[Extracted data entries]
* begin *

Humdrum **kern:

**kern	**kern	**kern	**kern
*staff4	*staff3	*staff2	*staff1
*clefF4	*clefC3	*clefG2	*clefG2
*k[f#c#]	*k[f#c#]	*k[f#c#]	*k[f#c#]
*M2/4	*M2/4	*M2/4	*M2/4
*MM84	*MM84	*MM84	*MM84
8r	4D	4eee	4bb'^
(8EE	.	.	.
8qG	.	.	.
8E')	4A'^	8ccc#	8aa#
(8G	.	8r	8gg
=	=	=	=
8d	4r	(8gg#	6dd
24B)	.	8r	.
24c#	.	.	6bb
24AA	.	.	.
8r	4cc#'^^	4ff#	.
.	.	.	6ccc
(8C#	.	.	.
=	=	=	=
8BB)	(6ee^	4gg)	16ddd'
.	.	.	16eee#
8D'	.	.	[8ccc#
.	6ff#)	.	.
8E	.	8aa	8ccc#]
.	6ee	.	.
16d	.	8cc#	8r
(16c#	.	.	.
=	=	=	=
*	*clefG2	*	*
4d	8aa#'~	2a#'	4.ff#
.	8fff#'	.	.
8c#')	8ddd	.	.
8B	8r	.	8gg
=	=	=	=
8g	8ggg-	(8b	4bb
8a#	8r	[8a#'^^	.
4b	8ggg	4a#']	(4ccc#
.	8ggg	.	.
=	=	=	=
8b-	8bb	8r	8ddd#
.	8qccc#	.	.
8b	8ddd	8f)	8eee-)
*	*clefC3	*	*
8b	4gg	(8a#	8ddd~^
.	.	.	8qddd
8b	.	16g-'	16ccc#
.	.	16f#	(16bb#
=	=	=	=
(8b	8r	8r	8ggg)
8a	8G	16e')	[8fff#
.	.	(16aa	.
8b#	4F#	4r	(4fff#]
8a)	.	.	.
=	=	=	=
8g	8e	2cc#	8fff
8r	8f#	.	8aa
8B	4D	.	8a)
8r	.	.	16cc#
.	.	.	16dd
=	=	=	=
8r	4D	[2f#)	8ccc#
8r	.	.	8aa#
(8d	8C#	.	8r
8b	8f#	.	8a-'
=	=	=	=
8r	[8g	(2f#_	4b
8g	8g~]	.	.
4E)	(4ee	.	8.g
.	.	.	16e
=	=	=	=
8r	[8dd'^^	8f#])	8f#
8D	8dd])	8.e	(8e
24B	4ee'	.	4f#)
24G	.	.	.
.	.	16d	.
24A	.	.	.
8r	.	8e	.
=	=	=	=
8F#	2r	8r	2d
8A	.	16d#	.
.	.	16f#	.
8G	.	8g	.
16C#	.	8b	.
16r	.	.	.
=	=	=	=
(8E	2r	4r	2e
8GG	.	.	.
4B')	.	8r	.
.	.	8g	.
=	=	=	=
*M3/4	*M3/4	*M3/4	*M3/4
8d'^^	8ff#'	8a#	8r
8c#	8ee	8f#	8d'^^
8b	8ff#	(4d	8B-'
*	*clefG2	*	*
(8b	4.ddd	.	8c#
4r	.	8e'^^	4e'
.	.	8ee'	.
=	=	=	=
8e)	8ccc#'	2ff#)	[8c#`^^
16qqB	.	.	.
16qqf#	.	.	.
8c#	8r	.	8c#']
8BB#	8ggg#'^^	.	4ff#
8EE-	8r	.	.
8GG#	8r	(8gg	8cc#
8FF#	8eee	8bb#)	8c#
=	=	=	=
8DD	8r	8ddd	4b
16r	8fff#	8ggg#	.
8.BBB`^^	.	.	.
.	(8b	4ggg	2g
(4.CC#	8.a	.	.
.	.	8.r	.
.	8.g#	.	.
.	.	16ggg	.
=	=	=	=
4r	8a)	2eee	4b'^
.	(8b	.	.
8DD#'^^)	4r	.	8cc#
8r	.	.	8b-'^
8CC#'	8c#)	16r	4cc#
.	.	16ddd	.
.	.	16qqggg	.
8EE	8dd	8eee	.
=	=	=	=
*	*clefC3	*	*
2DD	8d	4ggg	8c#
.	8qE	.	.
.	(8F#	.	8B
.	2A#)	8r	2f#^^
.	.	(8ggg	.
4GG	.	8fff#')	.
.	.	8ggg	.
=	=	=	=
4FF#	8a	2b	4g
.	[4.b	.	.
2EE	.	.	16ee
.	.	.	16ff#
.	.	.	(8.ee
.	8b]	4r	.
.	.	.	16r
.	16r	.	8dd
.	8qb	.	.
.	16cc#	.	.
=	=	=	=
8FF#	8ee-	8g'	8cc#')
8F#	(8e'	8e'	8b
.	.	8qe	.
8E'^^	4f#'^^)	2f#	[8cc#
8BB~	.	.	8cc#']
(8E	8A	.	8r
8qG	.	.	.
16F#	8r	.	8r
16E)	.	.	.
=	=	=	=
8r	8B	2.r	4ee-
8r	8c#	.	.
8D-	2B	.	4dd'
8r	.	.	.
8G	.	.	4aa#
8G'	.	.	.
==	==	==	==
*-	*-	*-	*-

* end *
* begin *

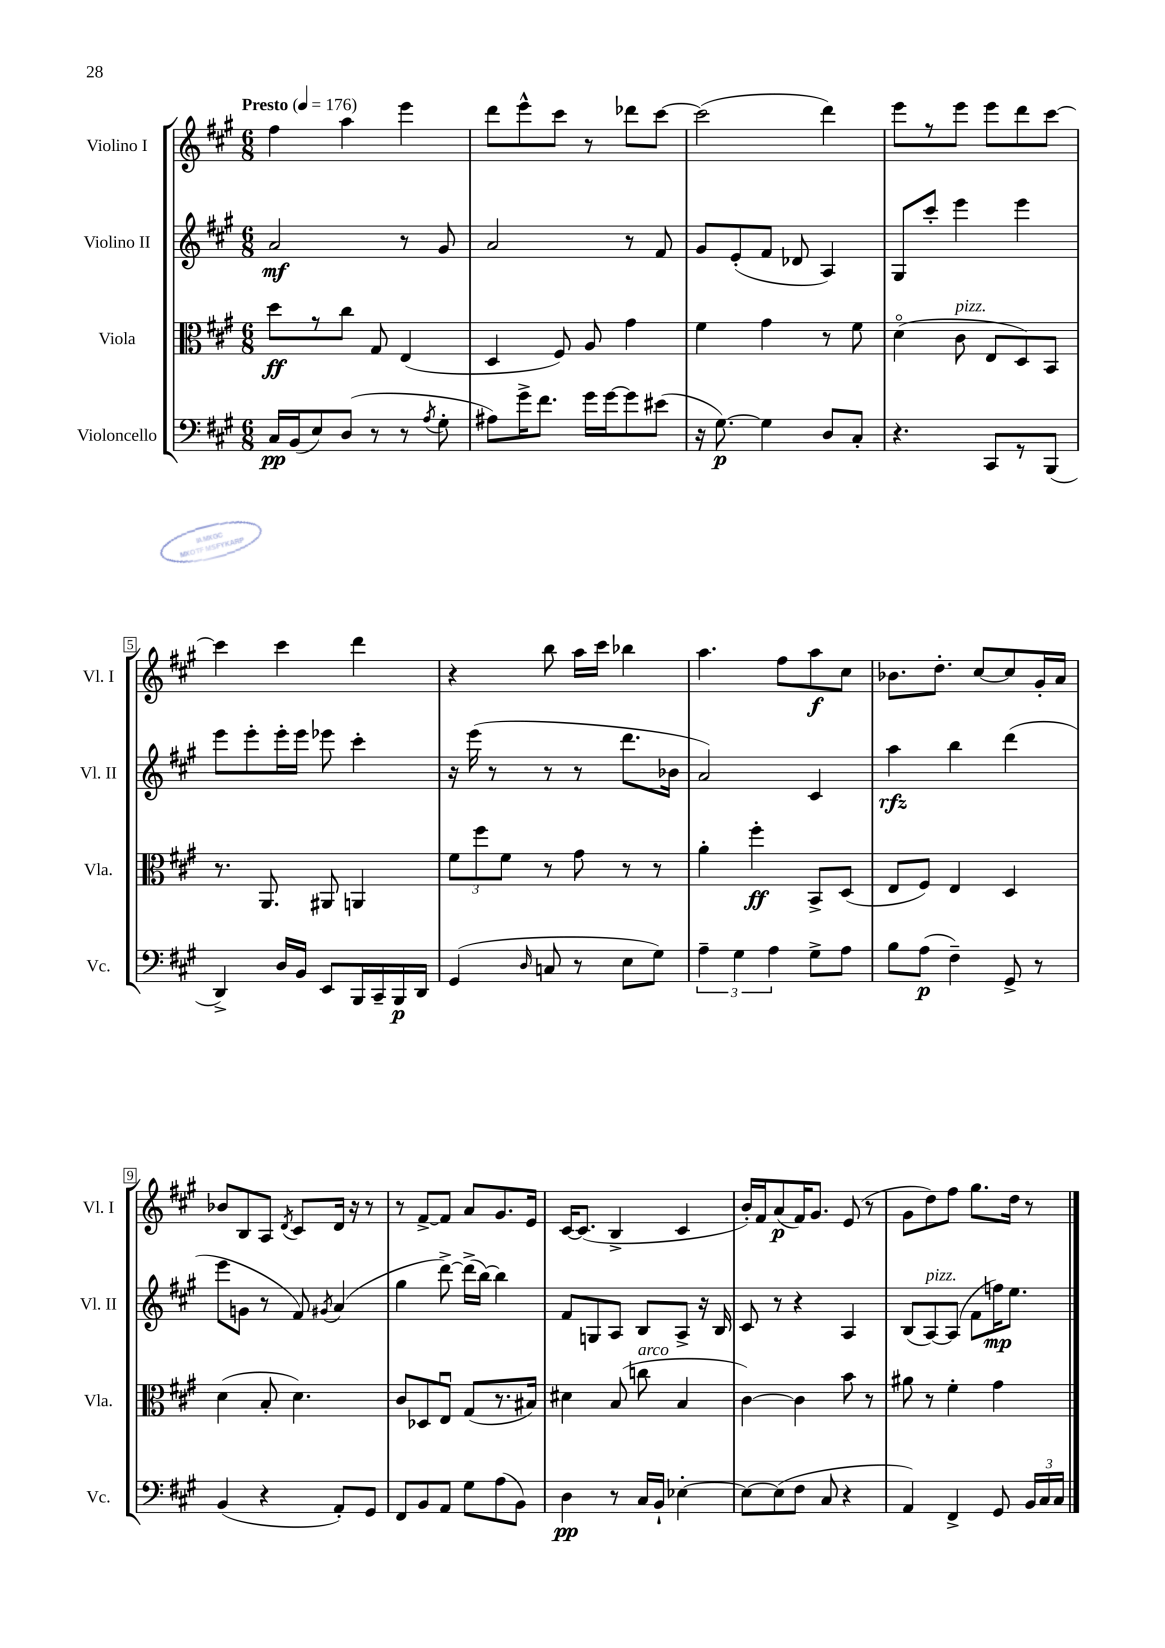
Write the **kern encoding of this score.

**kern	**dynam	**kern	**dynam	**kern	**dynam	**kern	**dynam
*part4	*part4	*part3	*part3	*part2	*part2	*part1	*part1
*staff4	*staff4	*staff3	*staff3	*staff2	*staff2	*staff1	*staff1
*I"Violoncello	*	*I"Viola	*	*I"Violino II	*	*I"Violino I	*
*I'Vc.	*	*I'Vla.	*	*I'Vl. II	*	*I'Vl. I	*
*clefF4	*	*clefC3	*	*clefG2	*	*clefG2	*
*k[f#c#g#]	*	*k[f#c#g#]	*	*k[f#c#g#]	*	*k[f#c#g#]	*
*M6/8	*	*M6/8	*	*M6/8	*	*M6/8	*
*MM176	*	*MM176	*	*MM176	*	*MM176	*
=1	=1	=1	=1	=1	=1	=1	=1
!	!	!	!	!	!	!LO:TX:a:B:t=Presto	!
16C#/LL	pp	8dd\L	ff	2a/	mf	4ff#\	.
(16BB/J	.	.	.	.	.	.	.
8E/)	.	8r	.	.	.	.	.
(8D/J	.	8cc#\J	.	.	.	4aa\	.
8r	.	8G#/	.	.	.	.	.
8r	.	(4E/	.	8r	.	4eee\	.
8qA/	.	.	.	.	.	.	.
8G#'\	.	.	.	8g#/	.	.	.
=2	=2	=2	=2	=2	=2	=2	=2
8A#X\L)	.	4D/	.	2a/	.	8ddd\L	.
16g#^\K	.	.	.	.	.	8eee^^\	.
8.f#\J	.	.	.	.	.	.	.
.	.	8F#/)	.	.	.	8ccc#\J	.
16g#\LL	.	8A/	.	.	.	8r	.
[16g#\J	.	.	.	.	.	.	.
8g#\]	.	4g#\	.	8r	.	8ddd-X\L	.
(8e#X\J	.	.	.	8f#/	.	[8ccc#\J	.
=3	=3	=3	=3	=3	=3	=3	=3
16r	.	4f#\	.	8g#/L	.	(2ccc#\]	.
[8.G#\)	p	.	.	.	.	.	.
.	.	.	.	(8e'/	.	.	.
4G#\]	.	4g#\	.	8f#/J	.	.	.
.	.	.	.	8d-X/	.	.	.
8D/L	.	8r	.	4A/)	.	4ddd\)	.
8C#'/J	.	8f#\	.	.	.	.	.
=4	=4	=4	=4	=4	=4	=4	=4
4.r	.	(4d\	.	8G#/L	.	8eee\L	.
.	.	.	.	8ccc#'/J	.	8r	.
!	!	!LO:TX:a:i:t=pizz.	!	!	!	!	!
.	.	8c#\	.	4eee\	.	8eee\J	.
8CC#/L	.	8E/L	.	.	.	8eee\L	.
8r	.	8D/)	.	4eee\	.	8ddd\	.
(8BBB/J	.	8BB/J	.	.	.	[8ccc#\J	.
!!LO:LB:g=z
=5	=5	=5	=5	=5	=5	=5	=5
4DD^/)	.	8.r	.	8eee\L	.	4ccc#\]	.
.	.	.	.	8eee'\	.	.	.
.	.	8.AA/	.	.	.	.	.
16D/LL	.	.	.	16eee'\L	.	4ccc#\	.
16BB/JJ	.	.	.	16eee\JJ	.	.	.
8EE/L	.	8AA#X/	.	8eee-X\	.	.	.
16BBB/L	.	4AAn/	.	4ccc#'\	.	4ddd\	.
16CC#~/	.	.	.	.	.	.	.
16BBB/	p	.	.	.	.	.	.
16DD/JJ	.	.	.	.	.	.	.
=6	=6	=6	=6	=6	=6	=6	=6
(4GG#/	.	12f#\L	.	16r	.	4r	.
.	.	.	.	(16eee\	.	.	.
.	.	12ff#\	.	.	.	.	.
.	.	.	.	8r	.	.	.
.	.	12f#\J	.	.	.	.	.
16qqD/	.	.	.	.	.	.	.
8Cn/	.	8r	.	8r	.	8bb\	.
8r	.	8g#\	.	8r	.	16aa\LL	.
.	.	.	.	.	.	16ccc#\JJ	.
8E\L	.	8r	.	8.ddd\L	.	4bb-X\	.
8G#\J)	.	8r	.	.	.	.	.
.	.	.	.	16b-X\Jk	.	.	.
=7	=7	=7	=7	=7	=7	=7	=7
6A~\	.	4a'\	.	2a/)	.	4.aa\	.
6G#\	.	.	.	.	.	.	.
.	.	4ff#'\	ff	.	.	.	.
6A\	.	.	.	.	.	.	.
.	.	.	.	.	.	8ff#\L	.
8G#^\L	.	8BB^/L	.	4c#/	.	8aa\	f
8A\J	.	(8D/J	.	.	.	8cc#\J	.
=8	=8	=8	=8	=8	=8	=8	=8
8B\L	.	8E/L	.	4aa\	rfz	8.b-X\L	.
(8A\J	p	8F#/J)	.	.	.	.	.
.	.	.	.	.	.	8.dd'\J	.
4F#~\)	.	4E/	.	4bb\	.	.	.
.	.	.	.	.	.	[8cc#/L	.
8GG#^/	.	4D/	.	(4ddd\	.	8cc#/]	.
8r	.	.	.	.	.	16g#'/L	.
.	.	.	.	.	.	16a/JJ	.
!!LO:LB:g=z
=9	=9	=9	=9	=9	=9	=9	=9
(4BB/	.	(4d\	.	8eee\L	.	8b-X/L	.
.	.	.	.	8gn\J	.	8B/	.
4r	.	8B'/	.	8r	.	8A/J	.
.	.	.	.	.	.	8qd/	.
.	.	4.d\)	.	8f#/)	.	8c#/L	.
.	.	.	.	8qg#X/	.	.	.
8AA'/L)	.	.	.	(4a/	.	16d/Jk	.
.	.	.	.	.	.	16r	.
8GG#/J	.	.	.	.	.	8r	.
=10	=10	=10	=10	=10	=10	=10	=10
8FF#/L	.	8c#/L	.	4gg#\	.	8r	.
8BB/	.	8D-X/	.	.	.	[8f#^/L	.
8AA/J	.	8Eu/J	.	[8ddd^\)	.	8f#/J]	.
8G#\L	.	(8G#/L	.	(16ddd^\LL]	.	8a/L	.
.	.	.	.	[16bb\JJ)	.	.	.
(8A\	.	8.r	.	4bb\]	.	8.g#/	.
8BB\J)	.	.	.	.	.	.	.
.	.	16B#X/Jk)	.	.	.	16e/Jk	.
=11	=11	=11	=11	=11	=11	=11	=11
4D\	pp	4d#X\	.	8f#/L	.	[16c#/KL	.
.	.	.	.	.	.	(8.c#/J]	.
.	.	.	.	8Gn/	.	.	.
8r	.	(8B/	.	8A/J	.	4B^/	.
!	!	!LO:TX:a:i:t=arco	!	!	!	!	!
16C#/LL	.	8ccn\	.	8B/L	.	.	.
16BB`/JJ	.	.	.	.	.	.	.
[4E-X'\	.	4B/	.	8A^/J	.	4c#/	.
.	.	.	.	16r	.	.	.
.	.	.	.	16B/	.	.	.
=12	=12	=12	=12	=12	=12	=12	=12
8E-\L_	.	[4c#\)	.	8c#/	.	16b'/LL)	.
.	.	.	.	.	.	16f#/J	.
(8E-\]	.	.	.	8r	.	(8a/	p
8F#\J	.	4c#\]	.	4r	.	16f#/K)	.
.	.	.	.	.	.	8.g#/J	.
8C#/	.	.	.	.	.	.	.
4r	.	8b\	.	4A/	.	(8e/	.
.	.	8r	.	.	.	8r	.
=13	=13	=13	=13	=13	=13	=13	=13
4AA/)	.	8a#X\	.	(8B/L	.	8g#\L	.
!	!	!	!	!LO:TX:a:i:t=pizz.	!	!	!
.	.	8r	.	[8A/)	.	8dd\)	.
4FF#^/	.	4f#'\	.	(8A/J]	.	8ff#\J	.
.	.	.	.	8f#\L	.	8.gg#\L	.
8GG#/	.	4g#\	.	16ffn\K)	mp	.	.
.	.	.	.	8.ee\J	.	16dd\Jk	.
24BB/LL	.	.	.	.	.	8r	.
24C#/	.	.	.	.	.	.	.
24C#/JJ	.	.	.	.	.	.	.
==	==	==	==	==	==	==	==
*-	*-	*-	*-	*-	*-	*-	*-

* end *

**EXERCISE:** Count the lines in the rows above that contain the string "kern". Reply with the number only.

**EXPECTED ANSWER:** 4